Task prompt -
Repeat only the lines below from the one containing "brown heart: 7 -> 8" through the one containing "orange spray bottle: 1 -> 5", inclusive, exactly as written.

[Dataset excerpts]
----------------------------------------

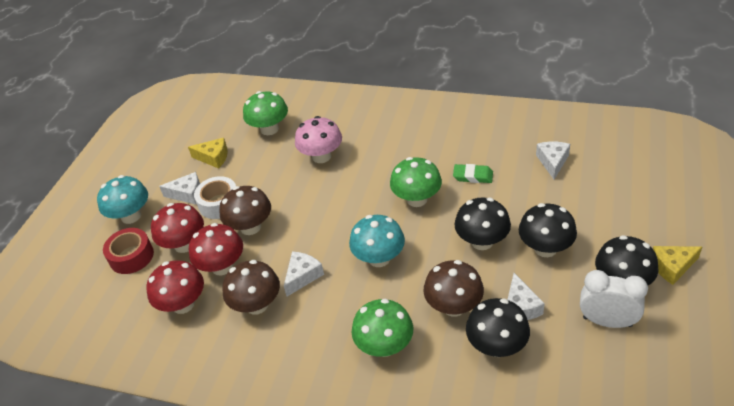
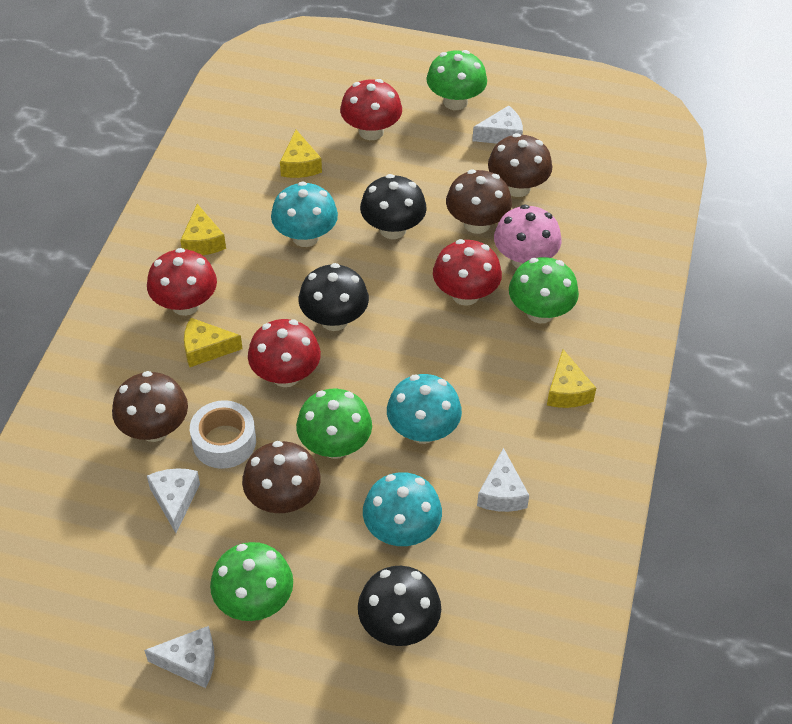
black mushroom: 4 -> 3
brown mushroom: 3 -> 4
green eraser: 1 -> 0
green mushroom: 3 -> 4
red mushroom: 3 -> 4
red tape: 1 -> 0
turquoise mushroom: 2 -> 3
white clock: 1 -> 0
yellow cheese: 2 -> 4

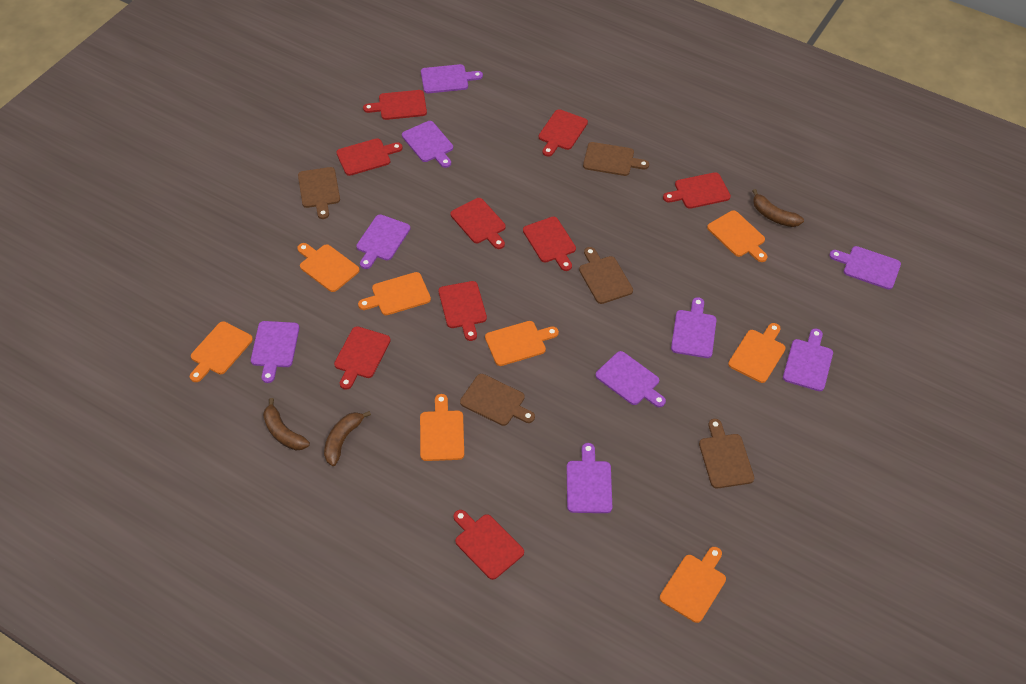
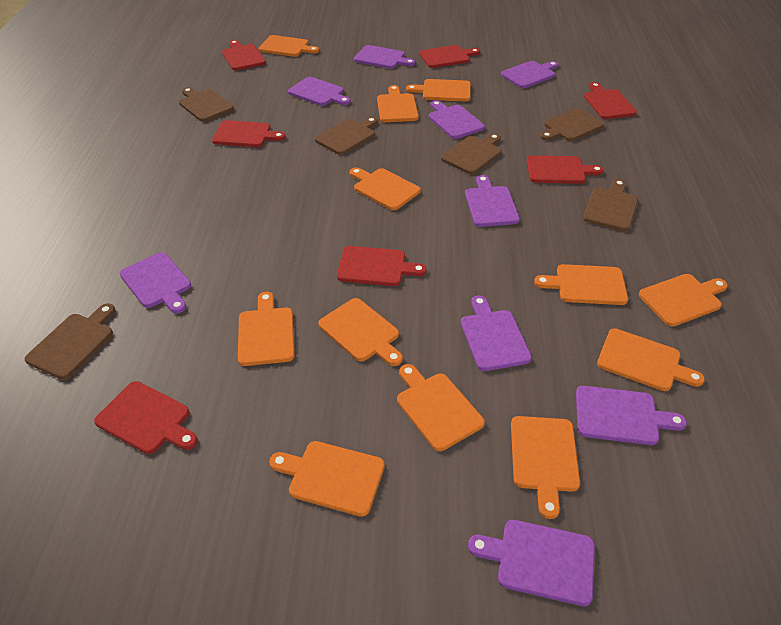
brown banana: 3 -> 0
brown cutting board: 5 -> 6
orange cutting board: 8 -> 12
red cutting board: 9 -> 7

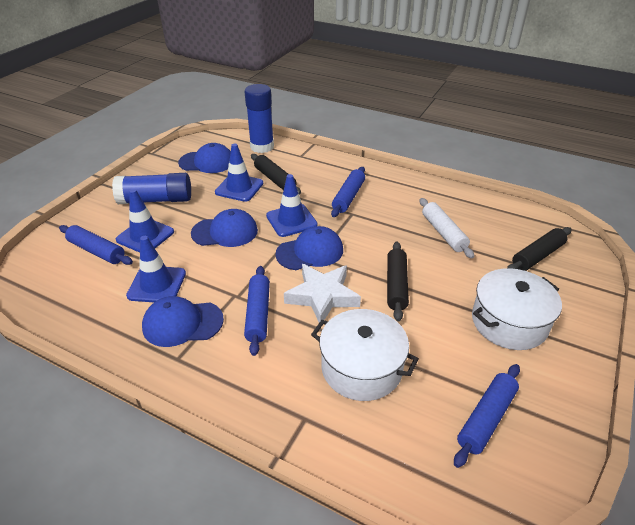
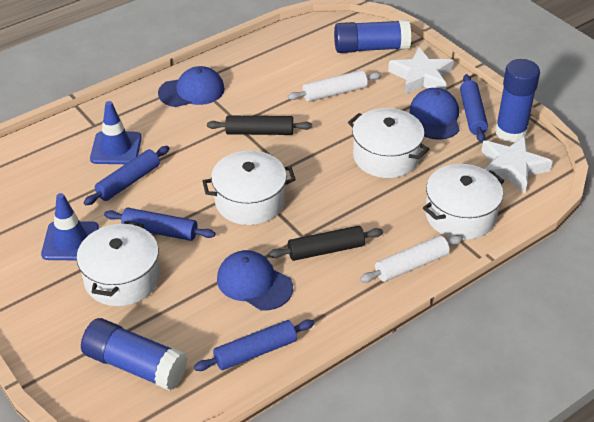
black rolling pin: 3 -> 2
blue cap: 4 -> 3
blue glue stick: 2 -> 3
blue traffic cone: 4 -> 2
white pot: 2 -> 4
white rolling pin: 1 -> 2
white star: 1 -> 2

----------------------------------------

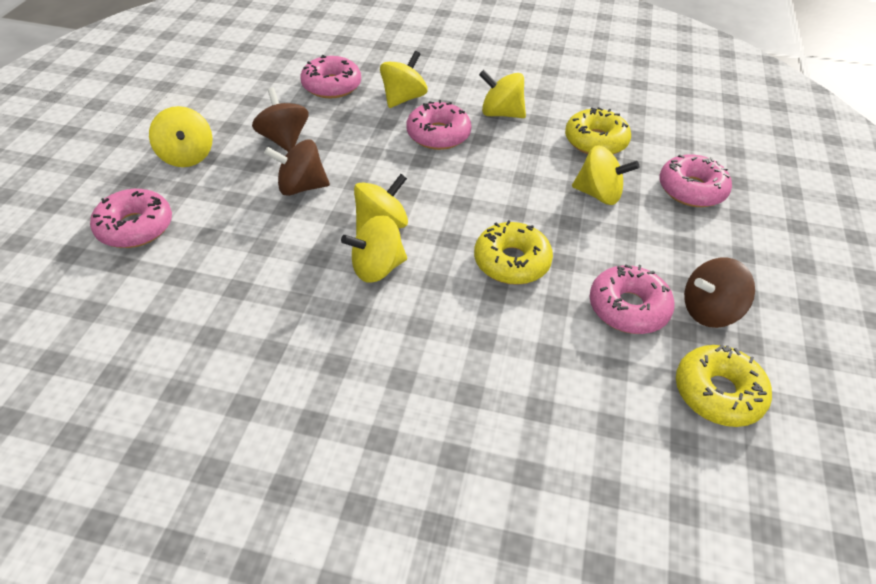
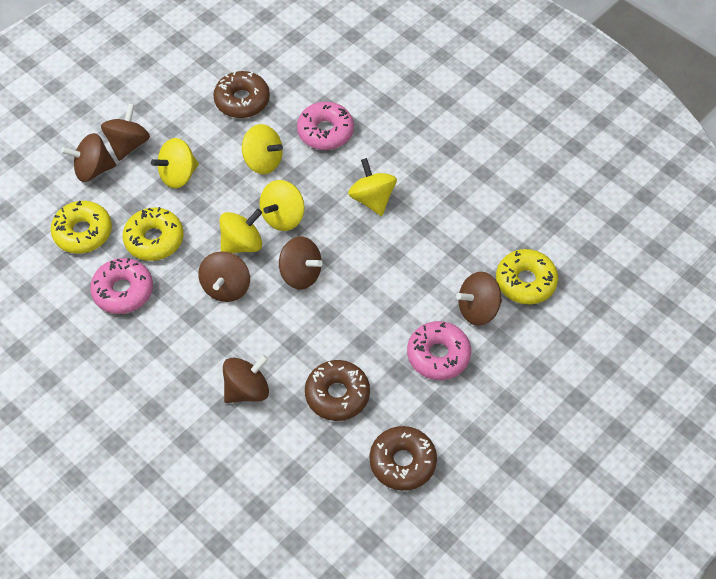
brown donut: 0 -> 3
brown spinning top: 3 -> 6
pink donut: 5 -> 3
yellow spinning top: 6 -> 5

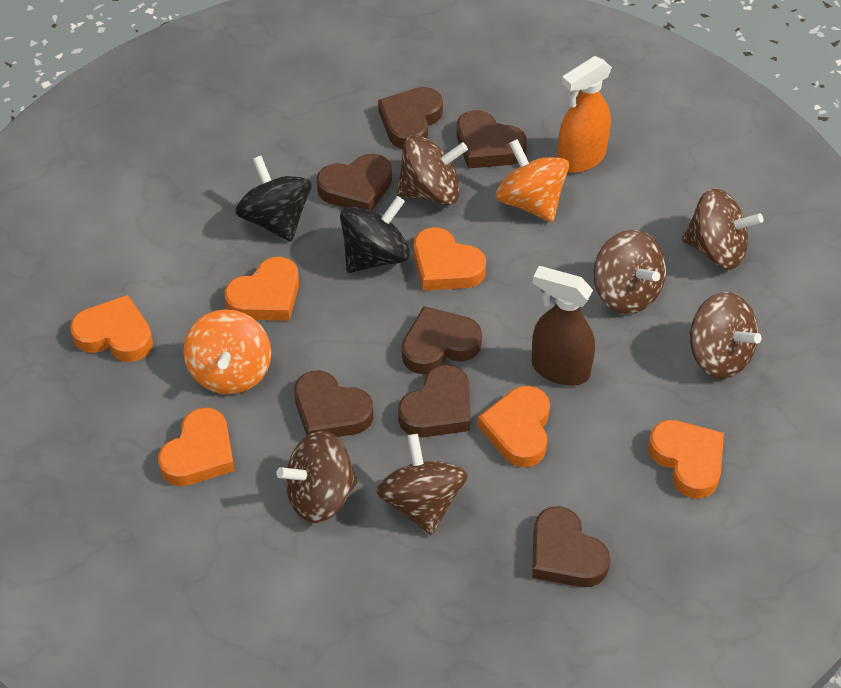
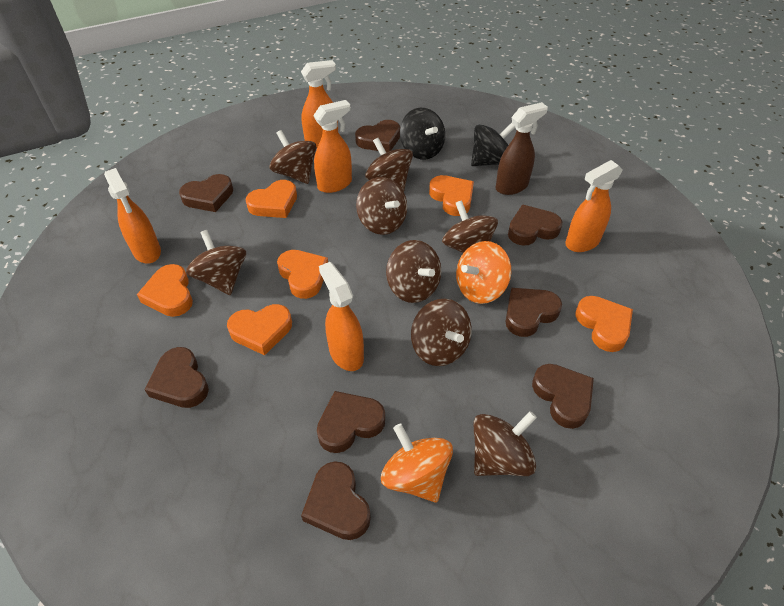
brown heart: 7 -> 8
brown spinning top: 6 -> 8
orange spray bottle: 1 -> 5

----------------------------------------

Output of the exercise -
brown heart: 7 -> 8
brown spinning top: 6 -> 8
orange spray bottle: 1 -> 5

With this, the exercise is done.